Source records section start

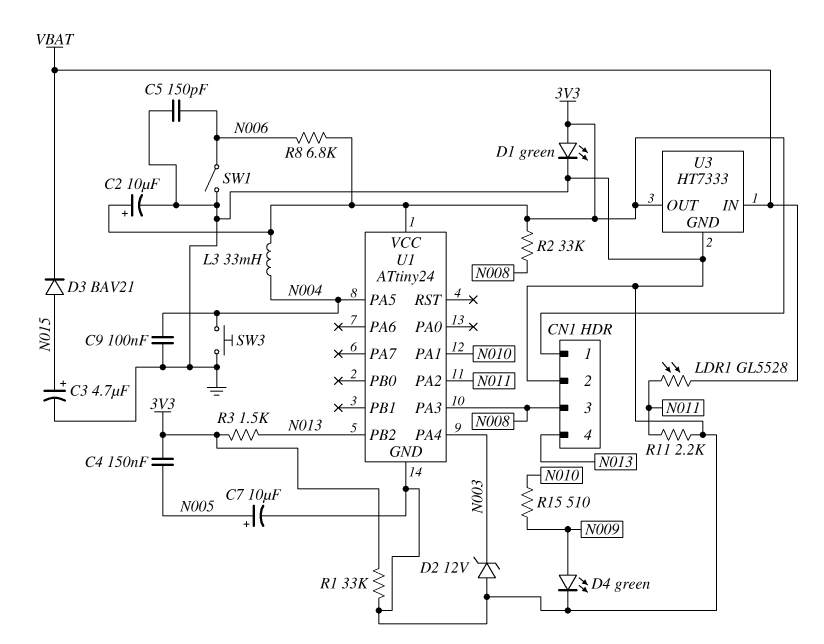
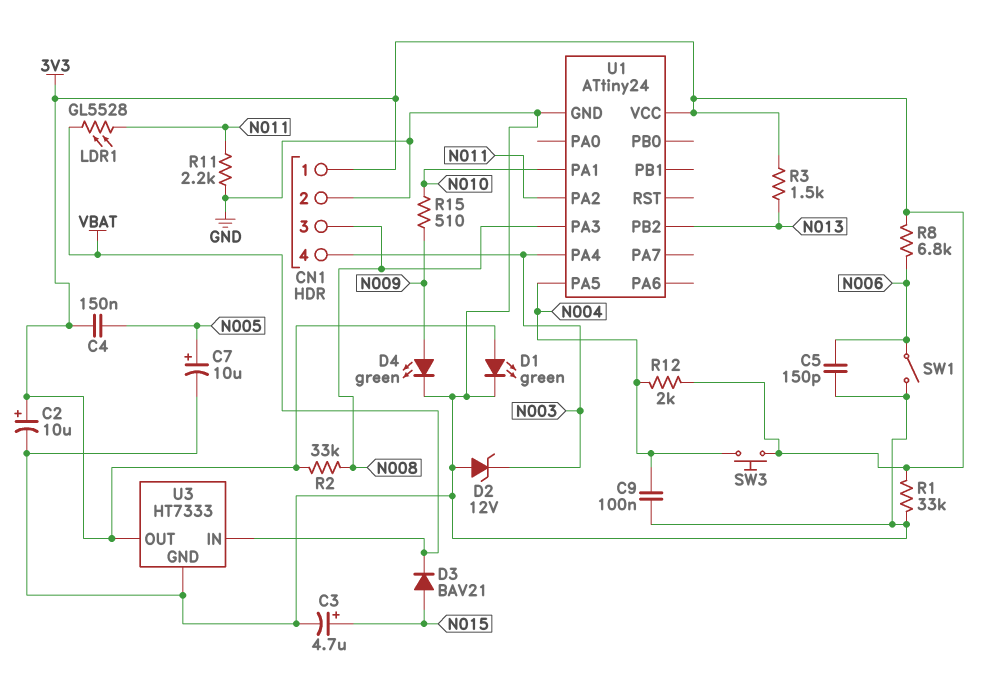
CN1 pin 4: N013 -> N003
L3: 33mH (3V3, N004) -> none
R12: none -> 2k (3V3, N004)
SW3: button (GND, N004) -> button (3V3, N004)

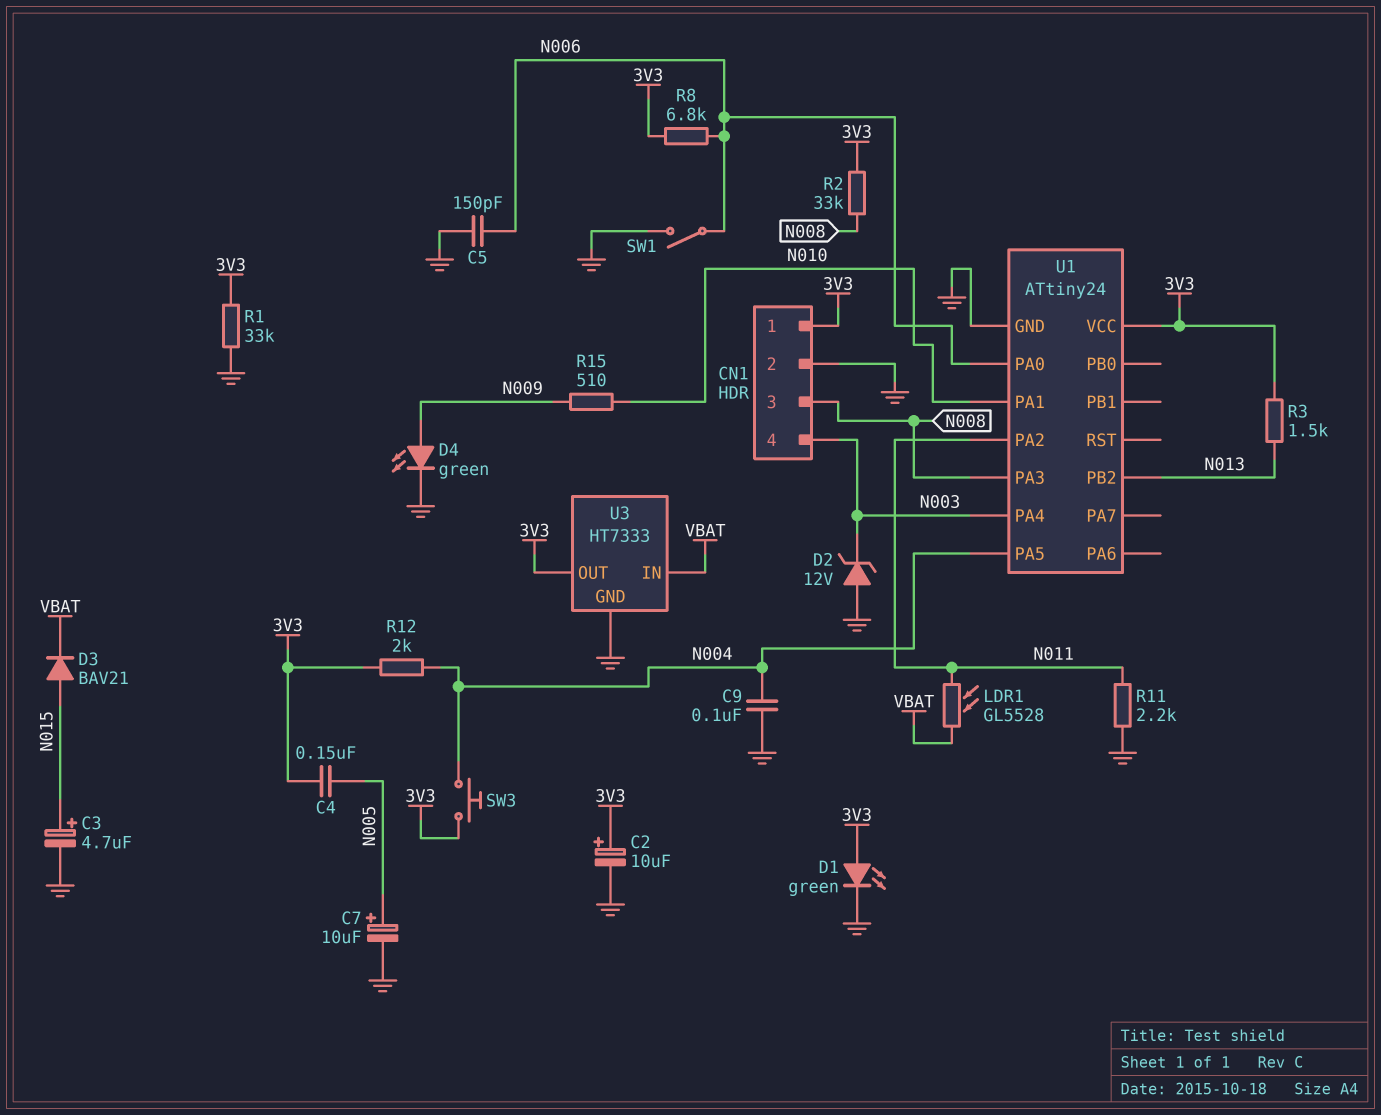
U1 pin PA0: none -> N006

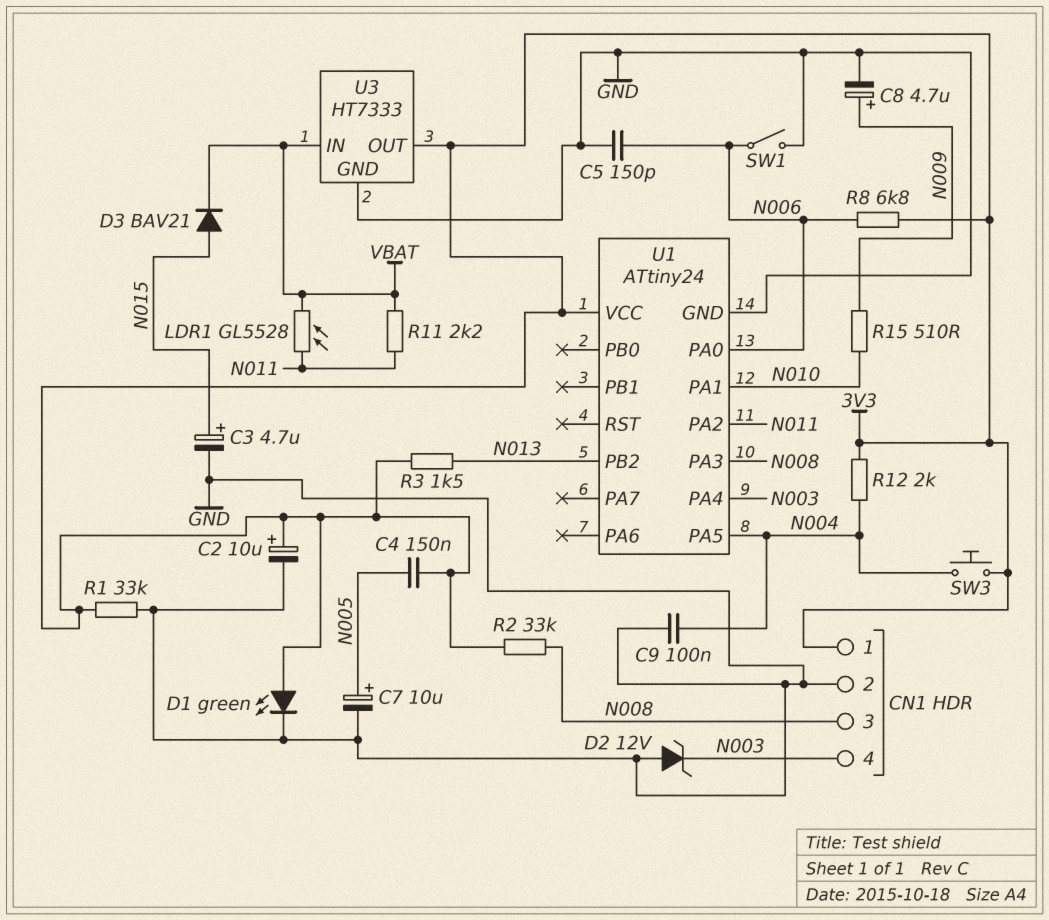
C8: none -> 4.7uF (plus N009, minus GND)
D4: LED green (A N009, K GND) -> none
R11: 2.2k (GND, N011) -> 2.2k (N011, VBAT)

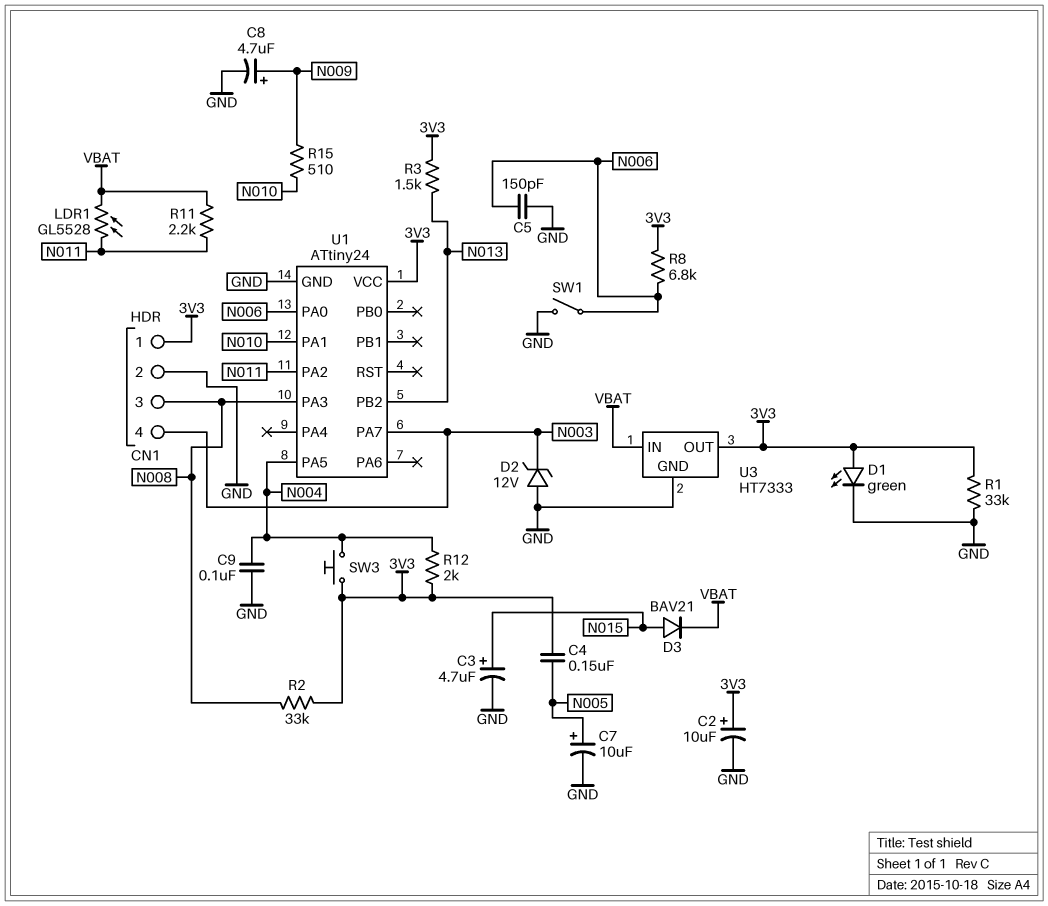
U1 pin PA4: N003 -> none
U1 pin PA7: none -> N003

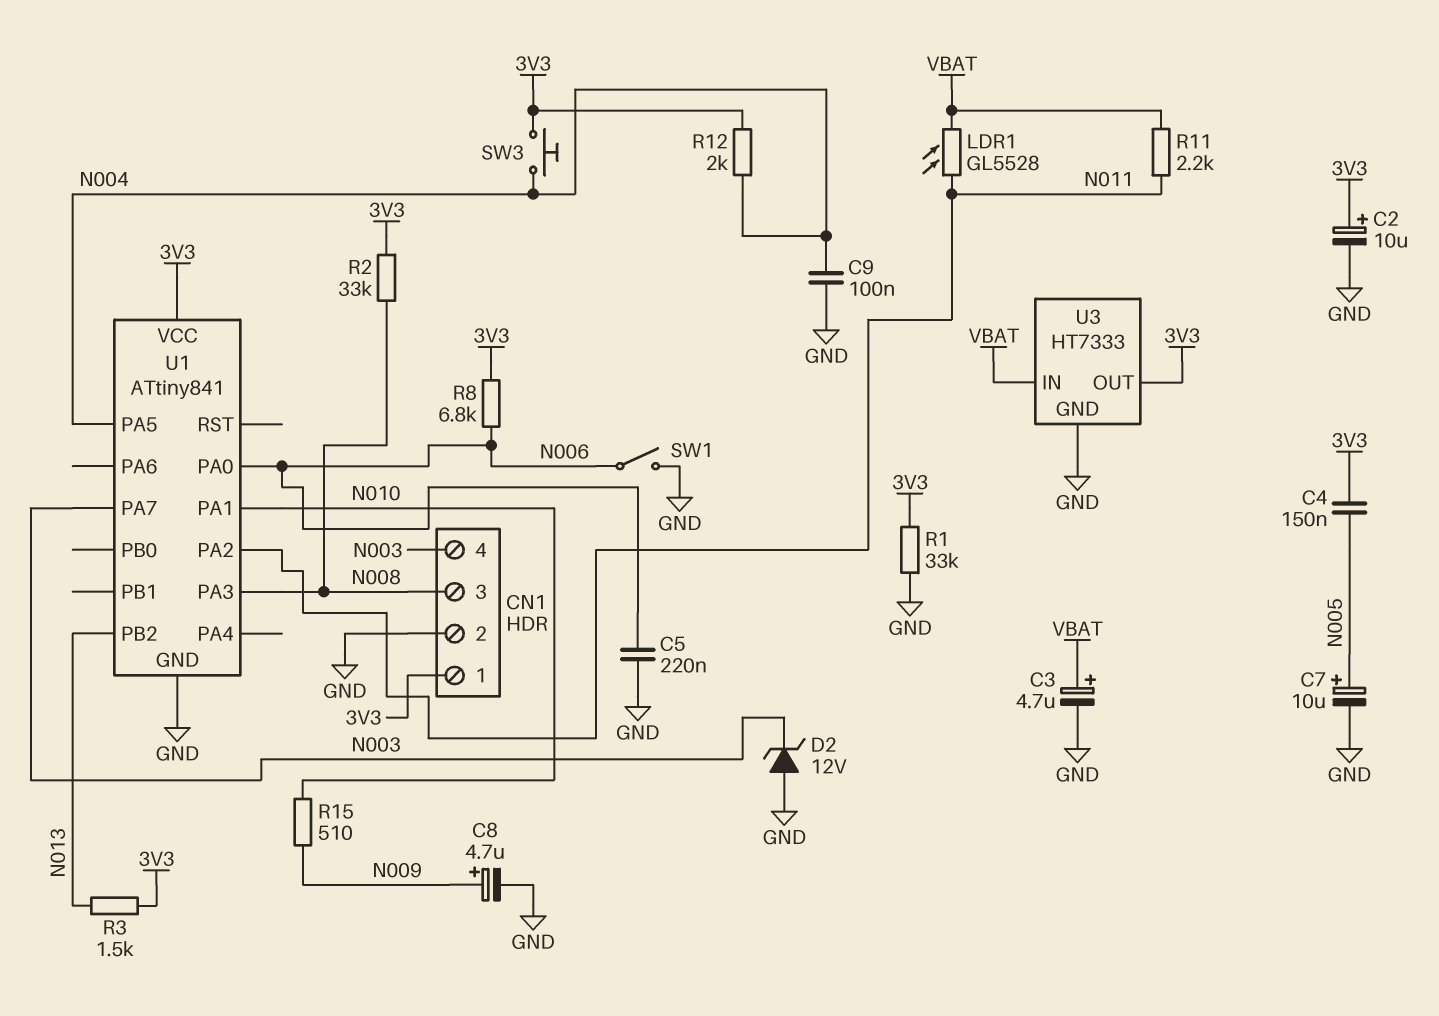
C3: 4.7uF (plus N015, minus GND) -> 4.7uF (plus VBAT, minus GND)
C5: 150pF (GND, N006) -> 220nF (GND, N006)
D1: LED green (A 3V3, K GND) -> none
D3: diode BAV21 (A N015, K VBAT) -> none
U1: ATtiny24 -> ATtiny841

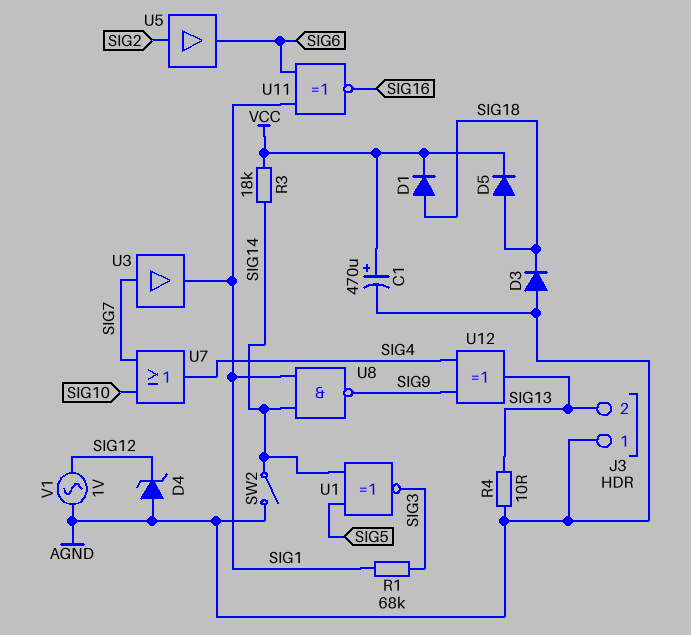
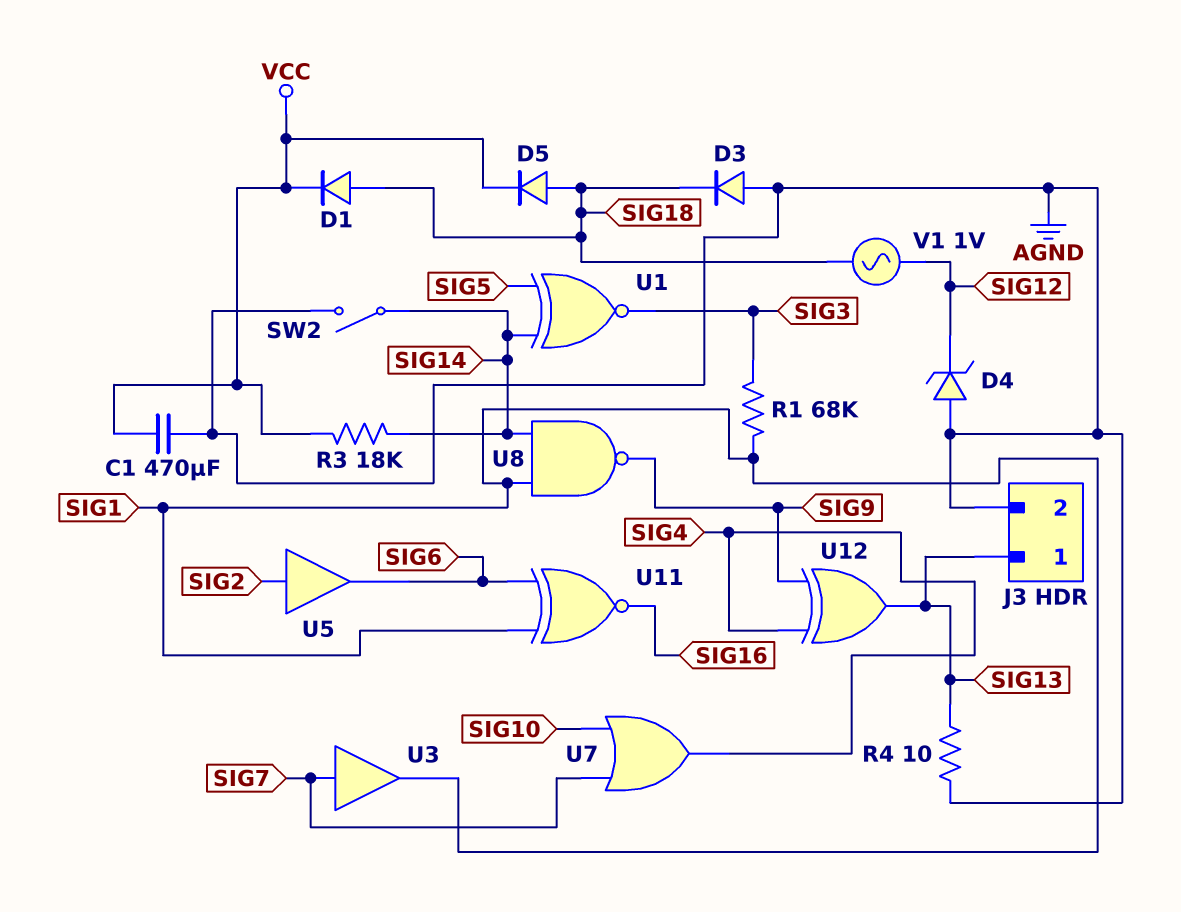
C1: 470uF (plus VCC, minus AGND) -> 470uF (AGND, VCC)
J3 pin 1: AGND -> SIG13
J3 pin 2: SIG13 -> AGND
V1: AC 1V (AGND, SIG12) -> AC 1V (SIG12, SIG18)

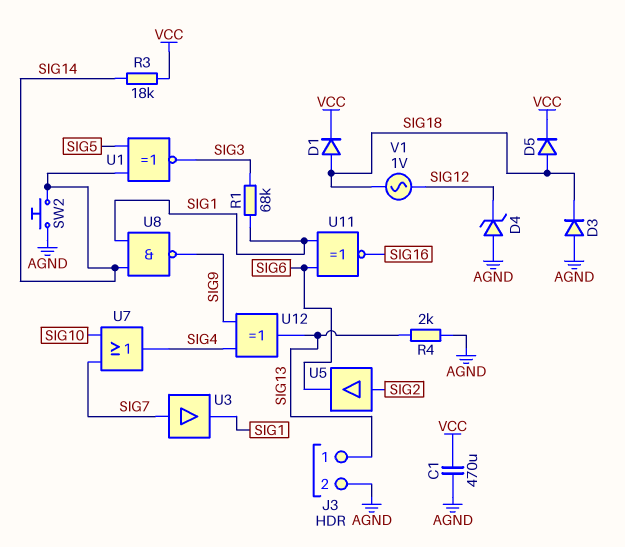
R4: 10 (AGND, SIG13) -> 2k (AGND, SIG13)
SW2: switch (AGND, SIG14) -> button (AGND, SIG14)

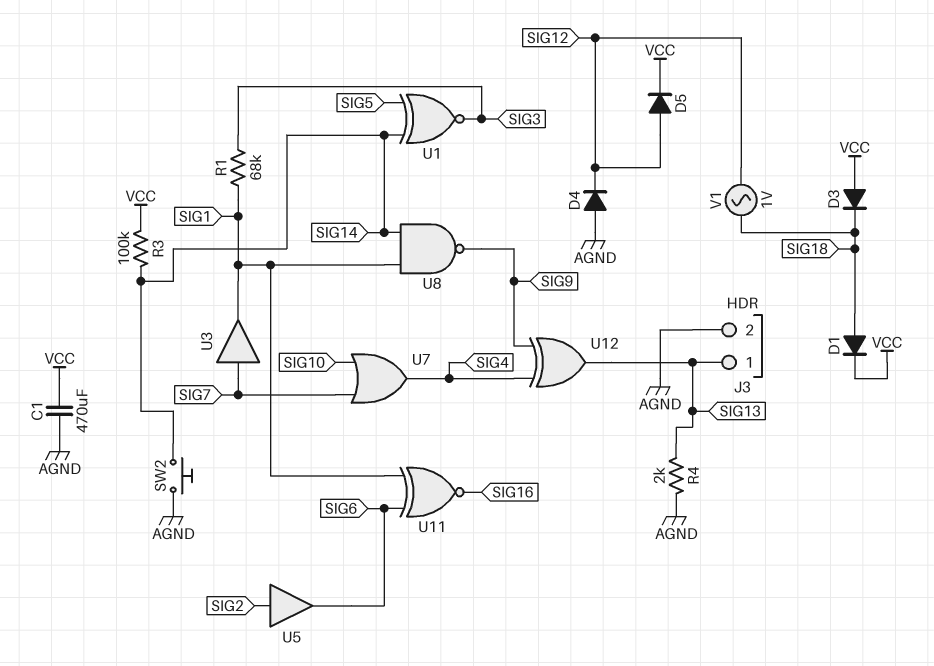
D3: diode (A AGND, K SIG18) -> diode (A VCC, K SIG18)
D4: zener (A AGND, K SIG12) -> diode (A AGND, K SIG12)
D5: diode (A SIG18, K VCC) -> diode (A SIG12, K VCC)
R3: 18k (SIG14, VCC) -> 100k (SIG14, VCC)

Source records section end

* What you are asked to do
Give only the number of lines above holding "none".

* Exercise result
9